Image change detection data:
*** Block opens ***
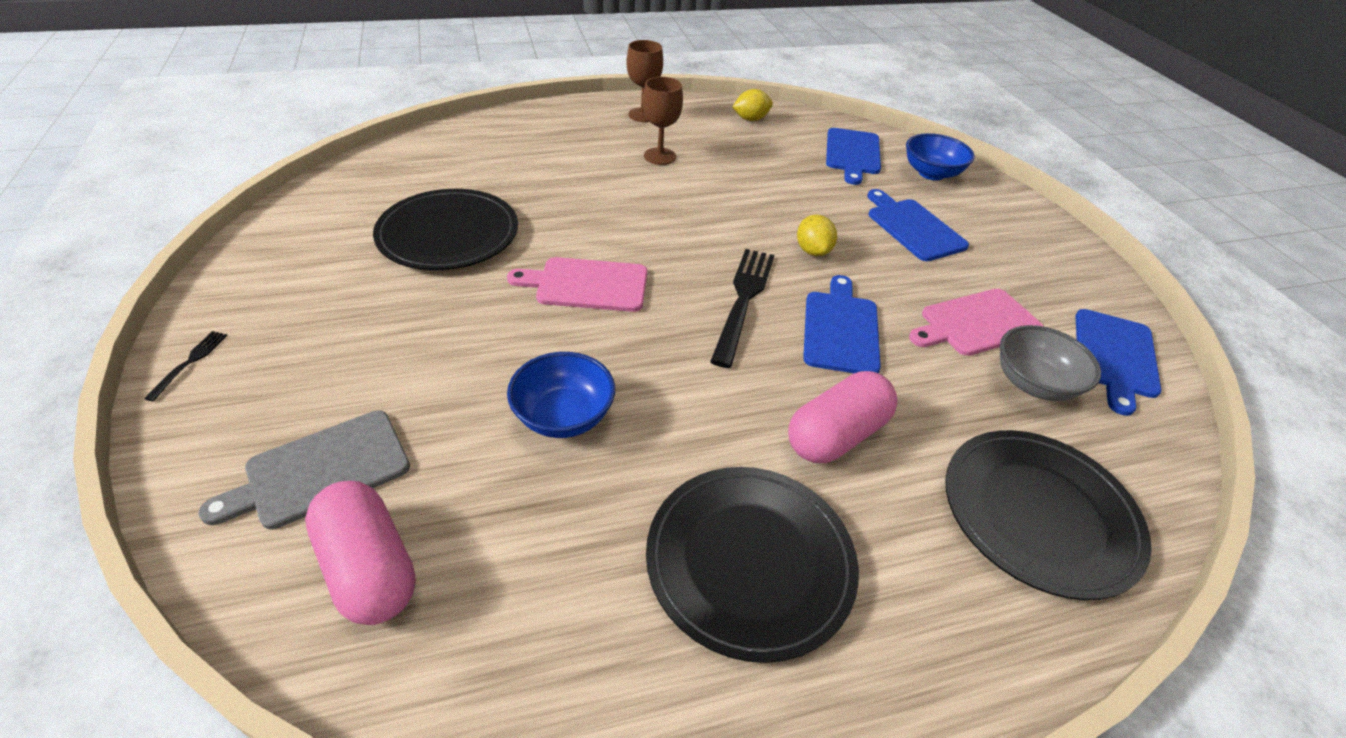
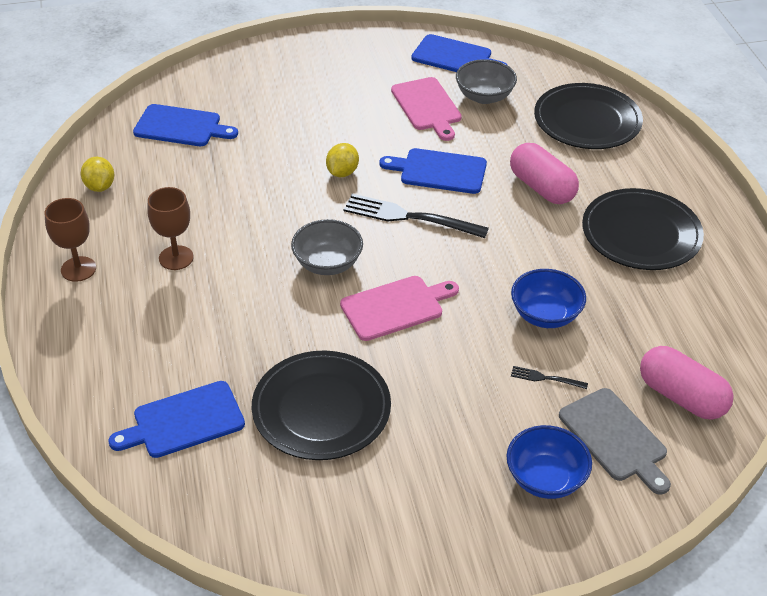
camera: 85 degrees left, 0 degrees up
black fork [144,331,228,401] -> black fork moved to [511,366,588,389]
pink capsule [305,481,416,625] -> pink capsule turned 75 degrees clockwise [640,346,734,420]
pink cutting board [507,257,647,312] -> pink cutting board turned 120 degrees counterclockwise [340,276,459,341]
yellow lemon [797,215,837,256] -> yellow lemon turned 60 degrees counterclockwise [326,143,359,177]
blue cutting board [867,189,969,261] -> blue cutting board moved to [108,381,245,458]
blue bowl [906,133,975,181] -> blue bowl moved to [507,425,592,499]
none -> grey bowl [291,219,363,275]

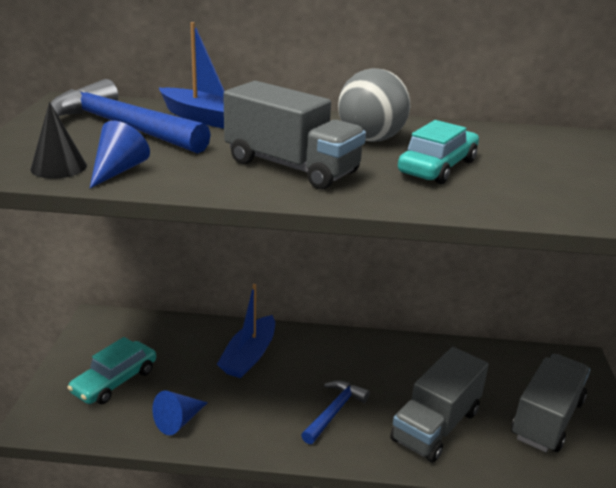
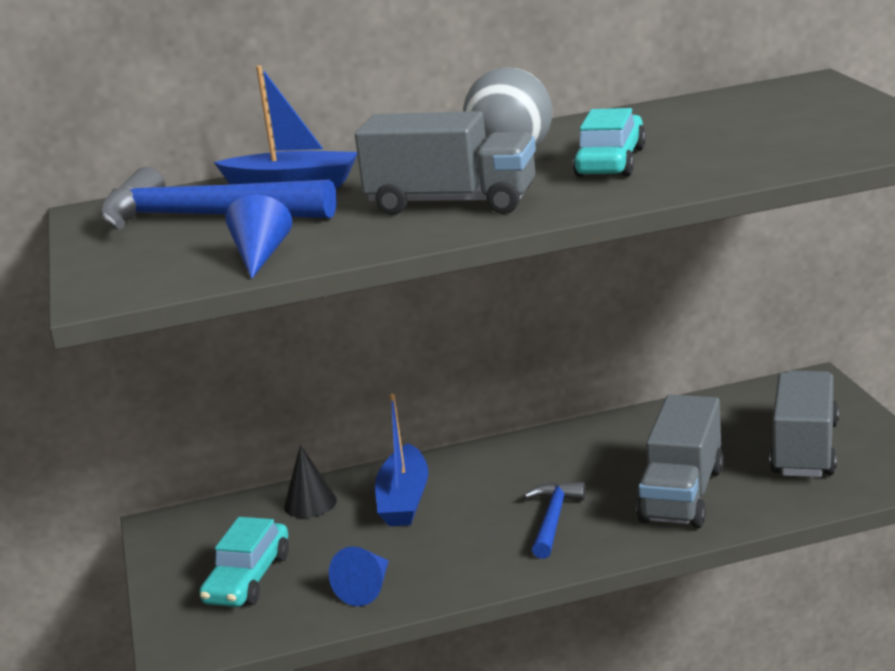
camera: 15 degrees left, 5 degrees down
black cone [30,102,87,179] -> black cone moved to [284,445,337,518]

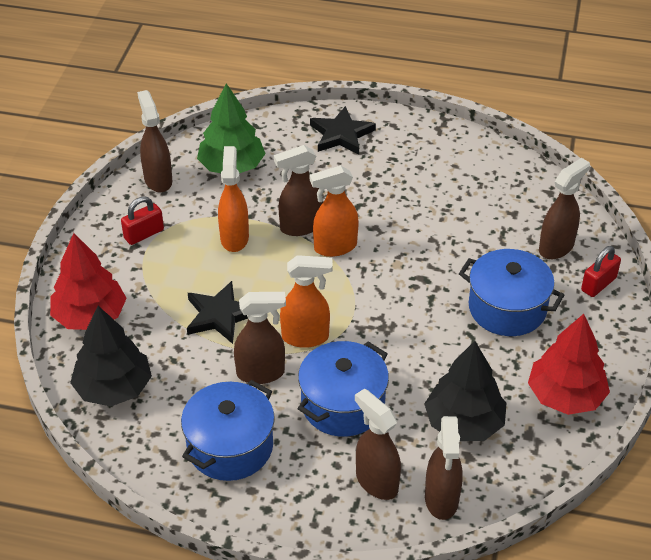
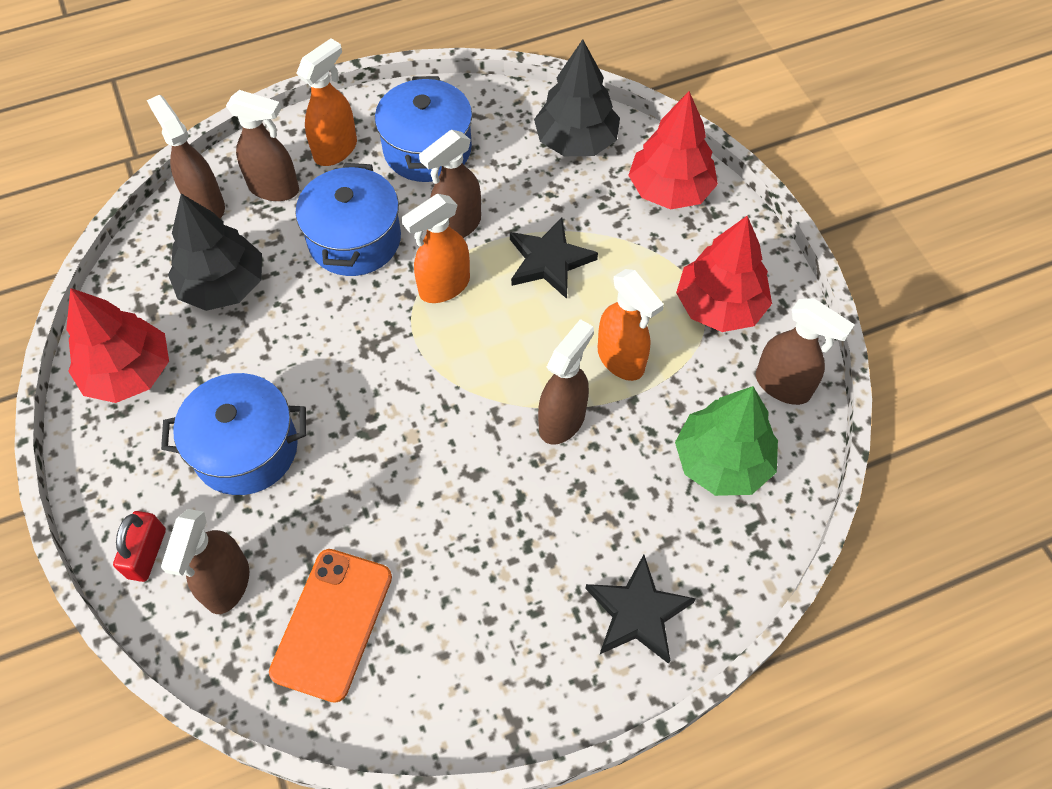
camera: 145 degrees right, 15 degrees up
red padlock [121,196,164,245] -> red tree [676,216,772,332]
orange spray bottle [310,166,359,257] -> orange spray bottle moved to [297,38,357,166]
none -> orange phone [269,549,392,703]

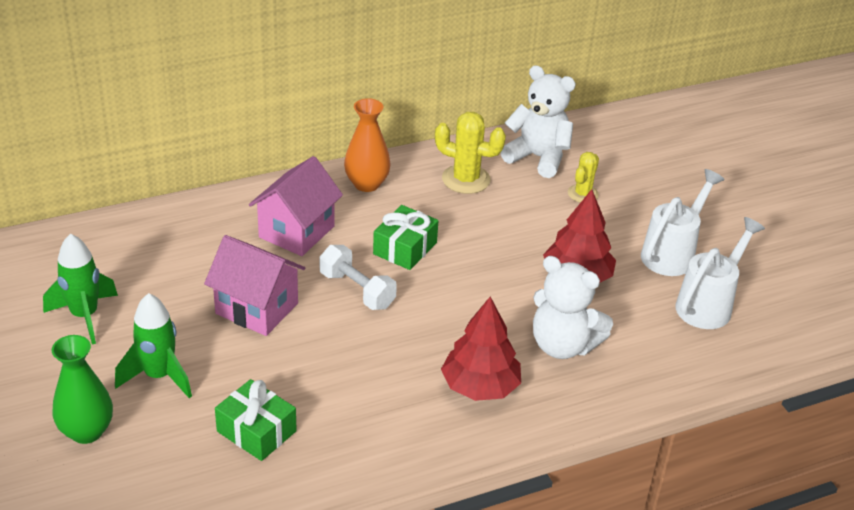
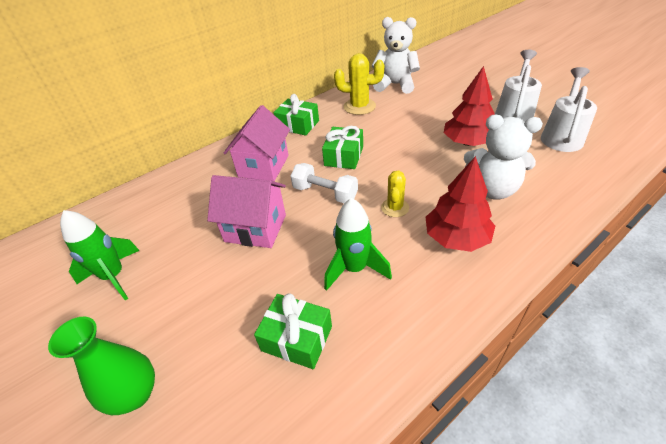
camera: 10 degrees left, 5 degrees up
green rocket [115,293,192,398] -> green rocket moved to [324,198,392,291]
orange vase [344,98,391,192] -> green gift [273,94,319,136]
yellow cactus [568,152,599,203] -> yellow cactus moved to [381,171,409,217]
*** Block closes ***
Every entry should be repeated verbatim, with the pictures left out.

camera: 85 degrees left, 0 degrees up
black fork [144,331,228,401] -> black fork moved to [511,366,588,389]
pink capsule [305,481,416,625] -> pink capsule turned 75 degrees clockwise [640,346,734,420]
pink cutting board [507,257,647,312] -> pink cutting board turned 120 degrees counterclockwise [340,276,459,341]
yellow lemon [797,215,837,256] -> yellow lemon turned 60 degrees counterclockwise [326,143,359,177]
blue cutting board [867,189,969,261] -> blue cutting board moved to [108,381,245,458]
blue bowl [906,133,975,181] -> blue bowl moved to [507,425,592,499]
none -> grey bowl [291,219,363,275]

camera: 15 degrees left, 5 degrees down
black cone [30,102,87,179] -> black cone moved to [284,445,337,518]

camera: 145 degrees right, 15 degrees up
red padlock [121,196,164,245] -> red tree [676,216,772,332]
orange spray bottle [310,166,359,257] -> orange spray bottle moved to [297,38,357,166]
none -> orange phone [269,549,392,703]

camera: 10 degrees left, 5 degrees up
green rocket [115,293,192,398] -> green rocket moved to [324,198,392,291]
orange vase [344,98,391,192] -> green gift [273,94,319,136]
yellow cactus [568,152,599,203] -> yellow cactus moved to [381,171,409,217]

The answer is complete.